• Data to process

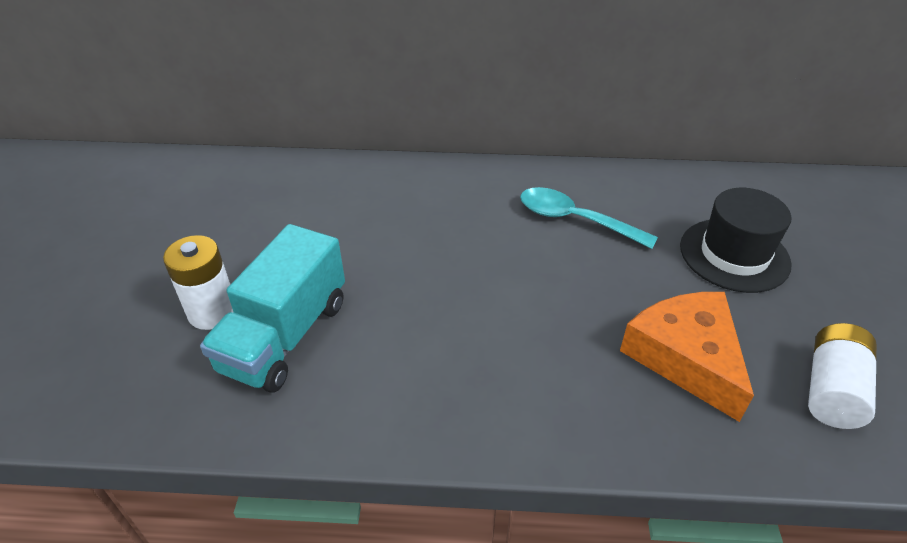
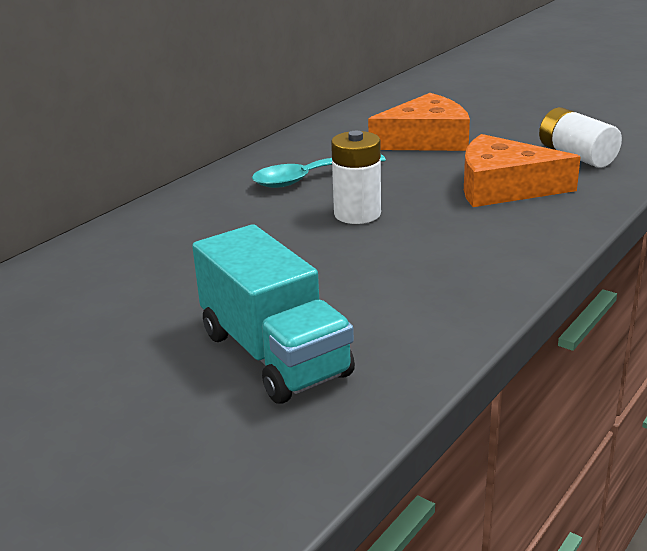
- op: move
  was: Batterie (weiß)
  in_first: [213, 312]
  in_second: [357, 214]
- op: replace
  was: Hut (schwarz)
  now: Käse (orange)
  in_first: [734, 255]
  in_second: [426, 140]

• Task statement
From the line containing "now: Käse (orange)" down to the last line of the material, each line is to be retyped exactly; no other lines belong in the answer.

• Answer for this exercise
  now: Käse (orange)
  in_first: [734, 255]
  in_second: [426, 140]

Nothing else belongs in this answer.